**PROBLEM TO SOLVE:**
Once the line with "RFID1 pin MOSI: D10 -> D3" is found, return it along with every line after it, exactly, through the end of the material.

**DATA RECORDS:**
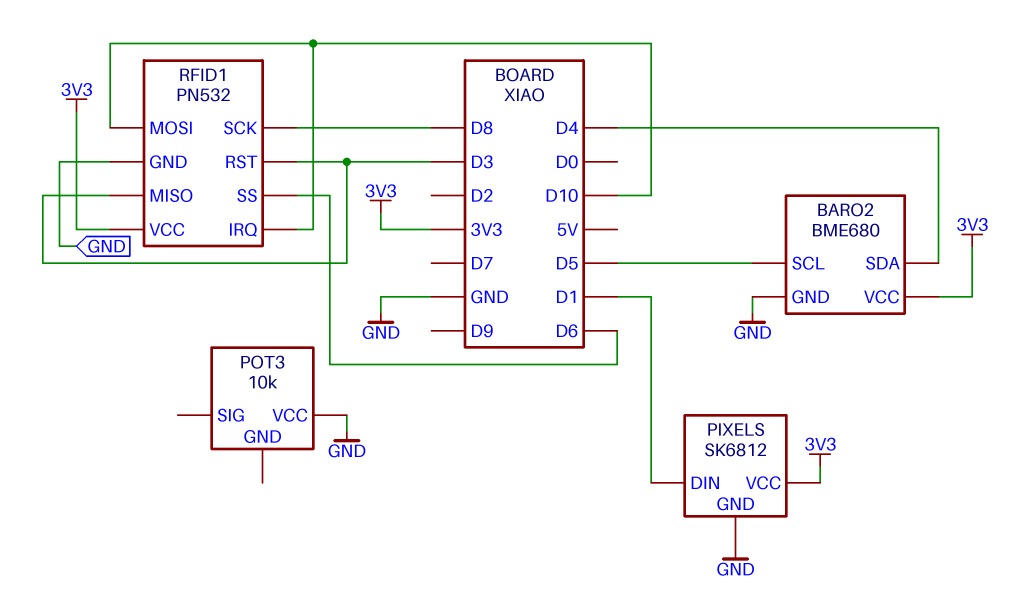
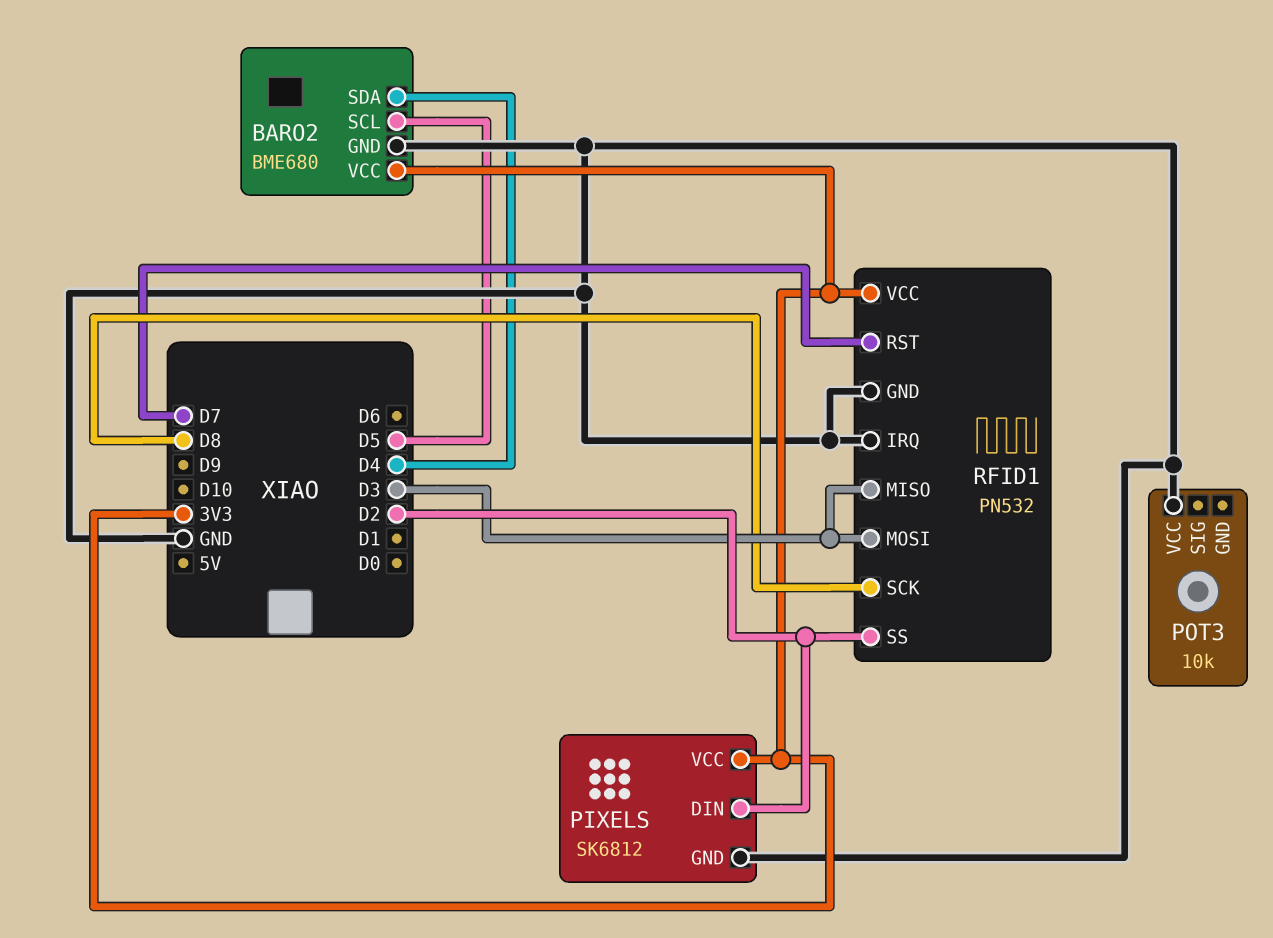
PIXELS pin DIN: D1 -> D2
RFID1 pin IRQ: D10 -> GND
RFID1 pin MOSI: D10 -> D3
RFID1 pin RST: D3 -> D7
RFID1 pin SS: D6 -> D2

**TASK RESPONSE:**
RFID1 pin MOSI: D10 -> D3
RFID1 pin RST: D3 -> D7
RFID1 pin SS: D6 -> D2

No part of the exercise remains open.